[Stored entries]

- - - -

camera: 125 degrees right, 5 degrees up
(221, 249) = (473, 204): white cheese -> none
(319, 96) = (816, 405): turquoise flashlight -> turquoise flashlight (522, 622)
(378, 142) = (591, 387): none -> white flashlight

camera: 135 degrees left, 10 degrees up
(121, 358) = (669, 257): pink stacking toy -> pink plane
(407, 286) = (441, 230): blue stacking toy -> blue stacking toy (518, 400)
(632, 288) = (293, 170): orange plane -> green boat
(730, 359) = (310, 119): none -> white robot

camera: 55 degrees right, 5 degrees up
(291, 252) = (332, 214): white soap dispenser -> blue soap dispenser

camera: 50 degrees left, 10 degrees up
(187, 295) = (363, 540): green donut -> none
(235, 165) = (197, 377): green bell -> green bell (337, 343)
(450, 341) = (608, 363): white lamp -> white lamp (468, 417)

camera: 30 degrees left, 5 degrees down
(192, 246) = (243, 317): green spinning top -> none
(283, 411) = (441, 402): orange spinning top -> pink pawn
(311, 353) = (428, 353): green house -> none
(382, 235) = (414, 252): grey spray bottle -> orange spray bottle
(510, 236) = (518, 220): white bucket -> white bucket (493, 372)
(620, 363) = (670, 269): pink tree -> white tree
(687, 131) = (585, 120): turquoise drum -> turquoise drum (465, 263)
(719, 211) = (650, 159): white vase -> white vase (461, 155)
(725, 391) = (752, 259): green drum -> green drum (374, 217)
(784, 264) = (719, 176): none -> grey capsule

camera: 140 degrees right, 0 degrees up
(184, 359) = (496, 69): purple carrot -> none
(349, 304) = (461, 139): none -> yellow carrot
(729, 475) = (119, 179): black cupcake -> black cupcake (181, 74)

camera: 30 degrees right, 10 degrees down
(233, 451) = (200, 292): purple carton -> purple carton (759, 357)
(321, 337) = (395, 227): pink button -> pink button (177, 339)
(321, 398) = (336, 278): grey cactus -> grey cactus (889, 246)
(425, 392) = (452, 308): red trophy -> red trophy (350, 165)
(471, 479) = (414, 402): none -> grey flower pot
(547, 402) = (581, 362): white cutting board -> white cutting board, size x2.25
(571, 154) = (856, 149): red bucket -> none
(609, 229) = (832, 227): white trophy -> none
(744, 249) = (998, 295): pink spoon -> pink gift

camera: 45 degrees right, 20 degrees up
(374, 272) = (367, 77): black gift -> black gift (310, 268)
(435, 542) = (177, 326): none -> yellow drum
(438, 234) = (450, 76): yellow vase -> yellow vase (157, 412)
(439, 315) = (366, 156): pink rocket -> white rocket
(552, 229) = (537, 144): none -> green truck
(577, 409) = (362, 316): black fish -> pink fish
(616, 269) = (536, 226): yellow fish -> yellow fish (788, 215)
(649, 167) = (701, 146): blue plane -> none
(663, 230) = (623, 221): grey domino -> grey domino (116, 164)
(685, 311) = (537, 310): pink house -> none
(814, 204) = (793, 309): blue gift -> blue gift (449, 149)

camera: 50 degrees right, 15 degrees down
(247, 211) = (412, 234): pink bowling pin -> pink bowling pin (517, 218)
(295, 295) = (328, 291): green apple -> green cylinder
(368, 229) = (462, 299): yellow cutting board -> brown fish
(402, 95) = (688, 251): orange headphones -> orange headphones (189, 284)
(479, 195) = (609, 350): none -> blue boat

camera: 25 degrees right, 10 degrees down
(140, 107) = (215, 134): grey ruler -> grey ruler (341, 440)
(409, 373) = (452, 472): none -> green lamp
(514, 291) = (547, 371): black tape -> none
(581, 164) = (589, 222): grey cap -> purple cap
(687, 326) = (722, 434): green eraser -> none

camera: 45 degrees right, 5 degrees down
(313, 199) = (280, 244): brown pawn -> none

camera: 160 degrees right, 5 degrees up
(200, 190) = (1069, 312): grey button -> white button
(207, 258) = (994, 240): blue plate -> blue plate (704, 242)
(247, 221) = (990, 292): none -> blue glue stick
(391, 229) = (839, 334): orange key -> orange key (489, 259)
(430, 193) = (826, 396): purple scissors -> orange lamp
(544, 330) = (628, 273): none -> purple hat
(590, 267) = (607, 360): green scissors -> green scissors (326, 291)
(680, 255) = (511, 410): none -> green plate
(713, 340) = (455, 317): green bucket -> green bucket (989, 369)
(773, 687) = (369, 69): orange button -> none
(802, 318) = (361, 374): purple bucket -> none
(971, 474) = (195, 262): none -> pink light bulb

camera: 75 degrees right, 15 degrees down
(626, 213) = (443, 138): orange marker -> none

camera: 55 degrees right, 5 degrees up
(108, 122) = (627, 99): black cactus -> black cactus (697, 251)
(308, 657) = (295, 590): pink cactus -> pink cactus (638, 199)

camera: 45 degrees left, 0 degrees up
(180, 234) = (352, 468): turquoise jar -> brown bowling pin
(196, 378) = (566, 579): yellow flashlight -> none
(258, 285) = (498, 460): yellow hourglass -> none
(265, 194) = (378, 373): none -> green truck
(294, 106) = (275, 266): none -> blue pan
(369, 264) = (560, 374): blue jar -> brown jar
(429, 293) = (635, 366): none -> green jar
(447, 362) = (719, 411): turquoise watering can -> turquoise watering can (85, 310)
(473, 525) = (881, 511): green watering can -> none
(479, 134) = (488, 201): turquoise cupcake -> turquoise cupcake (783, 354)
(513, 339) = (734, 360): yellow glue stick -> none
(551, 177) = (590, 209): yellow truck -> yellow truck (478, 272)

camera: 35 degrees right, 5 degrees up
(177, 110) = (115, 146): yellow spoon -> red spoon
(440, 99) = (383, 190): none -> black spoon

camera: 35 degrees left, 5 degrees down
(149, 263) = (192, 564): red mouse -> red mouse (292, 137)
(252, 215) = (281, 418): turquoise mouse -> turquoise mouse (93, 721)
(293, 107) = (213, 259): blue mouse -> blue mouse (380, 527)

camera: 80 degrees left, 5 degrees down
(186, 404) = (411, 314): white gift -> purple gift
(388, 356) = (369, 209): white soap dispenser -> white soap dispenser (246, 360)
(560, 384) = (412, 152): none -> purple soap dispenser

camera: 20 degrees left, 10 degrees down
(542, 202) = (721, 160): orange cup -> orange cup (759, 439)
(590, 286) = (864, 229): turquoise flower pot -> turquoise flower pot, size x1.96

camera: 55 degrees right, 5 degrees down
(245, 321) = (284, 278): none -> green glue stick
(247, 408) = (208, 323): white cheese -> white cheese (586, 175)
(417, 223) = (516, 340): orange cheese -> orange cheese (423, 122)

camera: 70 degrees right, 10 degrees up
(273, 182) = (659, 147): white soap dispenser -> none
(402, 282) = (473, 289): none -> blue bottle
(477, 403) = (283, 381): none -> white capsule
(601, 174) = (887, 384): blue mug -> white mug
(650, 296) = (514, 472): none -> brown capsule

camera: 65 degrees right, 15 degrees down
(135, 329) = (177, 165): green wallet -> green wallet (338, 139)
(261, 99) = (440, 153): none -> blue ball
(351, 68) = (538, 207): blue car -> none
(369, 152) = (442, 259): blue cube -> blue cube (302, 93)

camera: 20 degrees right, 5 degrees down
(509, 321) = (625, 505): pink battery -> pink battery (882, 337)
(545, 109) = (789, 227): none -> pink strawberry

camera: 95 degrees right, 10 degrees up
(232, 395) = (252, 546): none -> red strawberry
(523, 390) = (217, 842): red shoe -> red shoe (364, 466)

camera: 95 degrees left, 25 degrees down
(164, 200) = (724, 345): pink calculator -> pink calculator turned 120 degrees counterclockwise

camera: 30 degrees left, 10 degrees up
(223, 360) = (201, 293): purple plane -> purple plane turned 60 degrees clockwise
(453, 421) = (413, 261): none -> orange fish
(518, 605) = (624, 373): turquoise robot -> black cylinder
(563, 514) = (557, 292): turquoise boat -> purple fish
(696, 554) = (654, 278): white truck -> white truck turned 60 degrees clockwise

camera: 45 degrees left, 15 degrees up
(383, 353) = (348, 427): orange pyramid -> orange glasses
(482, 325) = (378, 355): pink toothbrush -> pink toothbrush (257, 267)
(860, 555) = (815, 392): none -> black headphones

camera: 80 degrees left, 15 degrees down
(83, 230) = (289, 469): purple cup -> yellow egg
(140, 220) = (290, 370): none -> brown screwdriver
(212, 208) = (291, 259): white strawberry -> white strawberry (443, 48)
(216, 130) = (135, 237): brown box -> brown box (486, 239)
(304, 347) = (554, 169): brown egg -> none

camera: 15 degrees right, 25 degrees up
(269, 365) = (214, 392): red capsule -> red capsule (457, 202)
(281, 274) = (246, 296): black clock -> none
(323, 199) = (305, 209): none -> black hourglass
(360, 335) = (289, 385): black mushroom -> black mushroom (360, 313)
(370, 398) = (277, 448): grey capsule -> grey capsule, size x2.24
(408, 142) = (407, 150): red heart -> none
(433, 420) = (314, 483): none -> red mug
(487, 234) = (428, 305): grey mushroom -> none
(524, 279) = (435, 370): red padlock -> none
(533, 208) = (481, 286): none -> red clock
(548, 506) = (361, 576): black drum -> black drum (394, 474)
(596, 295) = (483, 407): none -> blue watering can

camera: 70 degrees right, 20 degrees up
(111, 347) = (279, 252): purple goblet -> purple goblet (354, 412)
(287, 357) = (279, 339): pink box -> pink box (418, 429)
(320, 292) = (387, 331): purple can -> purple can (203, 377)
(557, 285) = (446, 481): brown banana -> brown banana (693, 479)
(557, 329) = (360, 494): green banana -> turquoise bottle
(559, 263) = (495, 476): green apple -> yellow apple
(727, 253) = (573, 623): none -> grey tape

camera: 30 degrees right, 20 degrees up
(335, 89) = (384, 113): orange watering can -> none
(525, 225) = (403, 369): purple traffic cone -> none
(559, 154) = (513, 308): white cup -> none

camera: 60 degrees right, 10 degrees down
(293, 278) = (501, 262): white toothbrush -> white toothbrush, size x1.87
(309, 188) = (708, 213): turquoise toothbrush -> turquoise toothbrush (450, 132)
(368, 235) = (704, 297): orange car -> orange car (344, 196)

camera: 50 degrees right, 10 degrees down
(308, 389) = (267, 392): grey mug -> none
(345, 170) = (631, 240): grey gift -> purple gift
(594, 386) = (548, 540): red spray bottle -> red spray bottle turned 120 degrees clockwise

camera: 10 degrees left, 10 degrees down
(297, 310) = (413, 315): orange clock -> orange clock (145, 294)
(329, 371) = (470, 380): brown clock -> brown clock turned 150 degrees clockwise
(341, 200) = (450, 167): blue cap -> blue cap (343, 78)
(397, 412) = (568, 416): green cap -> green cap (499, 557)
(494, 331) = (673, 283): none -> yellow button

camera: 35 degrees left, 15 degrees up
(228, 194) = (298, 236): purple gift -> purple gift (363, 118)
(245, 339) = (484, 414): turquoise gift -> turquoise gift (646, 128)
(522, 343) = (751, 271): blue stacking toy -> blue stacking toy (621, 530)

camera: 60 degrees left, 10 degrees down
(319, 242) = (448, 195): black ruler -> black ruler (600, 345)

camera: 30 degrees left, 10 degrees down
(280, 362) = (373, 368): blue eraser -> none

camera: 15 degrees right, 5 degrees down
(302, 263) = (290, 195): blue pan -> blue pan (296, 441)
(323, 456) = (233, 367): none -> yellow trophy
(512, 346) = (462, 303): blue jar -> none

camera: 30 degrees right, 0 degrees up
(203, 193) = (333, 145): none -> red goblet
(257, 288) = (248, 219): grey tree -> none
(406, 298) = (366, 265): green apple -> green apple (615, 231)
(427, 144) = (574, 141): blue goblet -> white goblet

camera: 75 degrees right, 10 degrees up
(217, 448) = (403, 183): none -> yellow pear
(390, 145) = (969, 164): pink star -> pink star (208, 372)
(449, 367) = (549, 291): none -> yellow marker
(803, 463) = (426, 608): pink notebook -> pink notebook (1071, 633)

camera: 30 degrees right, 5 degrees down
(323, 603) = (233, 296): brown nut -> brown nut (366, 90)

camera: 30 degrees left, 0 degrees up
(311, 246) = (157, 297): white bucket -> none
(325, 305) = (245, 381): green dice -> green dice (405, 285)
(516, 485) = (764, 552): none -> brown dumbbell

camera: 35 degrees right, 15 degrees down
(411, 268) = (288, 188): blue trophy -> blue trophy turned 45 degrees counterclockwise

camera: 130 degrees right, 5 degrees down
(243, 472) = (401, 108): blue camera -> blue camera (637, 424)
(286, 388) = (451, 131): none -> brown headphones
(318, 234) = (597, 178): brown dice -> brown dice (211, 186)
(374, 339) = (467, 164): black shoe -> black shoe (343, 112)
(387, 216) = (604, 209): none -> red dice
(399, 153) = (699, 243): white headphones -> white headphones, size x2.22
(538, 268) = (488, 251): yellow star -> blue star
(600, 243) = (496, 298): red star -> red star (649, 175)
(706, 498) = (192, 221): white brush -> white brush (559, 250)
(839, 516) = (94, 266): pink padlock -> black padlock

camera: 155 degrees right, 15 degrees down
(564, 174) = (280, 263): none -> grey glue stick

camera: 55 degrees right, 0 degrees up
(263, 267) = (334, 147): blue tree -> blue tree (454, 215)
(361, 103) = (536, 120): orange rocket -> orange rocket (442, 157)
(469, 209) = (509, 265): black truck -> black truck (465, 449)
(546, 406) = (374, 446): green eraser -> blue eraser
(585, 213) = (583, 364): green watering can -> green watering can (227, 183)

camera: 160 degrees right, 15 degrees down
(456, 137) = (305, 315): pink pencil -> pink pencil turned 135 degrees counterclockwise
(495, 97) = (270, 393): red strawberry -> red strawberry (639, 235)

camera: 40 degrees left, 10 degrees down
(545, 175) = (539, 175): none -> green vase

- - - -

● JOB:
Could you return the lines in the entries above that contain "vase"?

● EXPECTED OUTPUT:
(719, 211) = (650, 159): white vase -> white vase (461, 155)
(438, 234) = (450, 76): yellow vase -> yellow vase (157, 412)
(545, 175) = (539, 175): none -> green vase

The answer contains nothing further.